◆ WHAT IS ASKED
Print the lines below exactly as they appear, leaving out the picture.

── RECORDED DATA ──

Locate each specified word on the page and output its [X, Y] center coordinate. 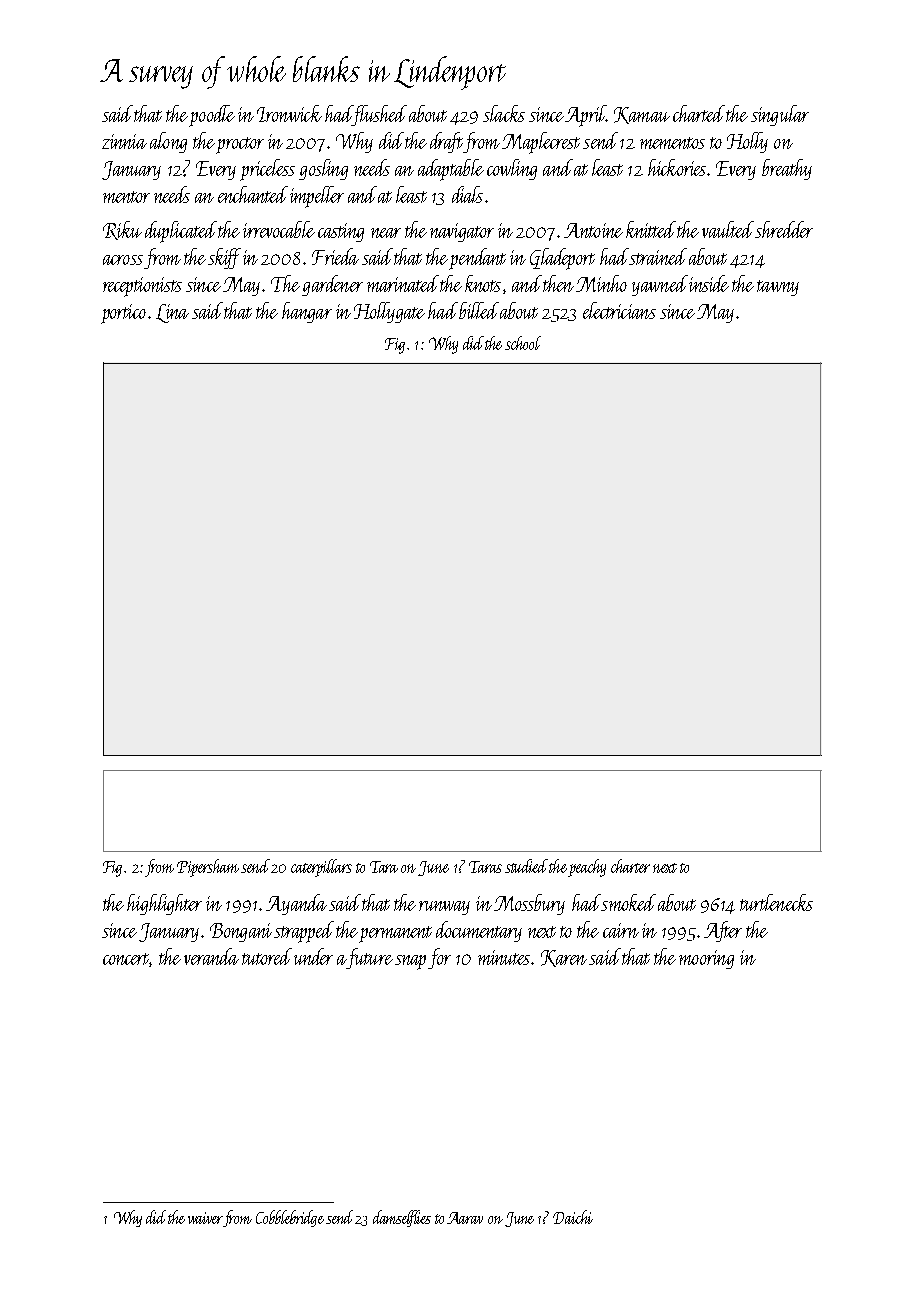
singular [780, 115]
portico [123, 314]
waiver [206, 1219]
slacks [504, 113]
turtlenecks [776, 902]
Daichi [573, 1217]
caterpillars [321, 868]
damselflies [402, 1218]
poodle [212, 116]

───

◆ TASK RESPONSE
Locate each specified word on the page and output its [X, Y] center coordinate. 
singular [780, 115]
portico [123, 314]
waiver [206, 1219]
slacks [504, 113]
turtlenecks [776, 902]
Daichi [573, 1217]
caterpillars [321, 868]
damselflies [402, 1218]
poodle [212, 116]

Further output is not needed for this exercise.